▶ _How to complete this task_
Each line in the records below, from the one that contains "(344, 321) = (528, 369): orange" to the one that contains "(454, 140) = (412, 169): white", should be reproduced exactly, the first and last included.

▶ _The records_

---

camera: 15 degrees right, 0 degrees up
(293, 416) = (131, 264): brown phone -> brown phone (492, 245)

---

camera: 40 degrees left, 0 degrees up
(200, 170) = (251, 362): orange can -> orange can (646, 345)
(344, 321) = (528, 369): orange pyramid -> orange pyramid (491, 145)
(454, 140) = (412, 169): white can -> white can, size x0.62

---

▶ _Response area_
(344, 321) = (528, 369): orange pyramid -> orange pyramid (491, 145)
(454, 140) = (412, 169): white can -> white can, size x0.62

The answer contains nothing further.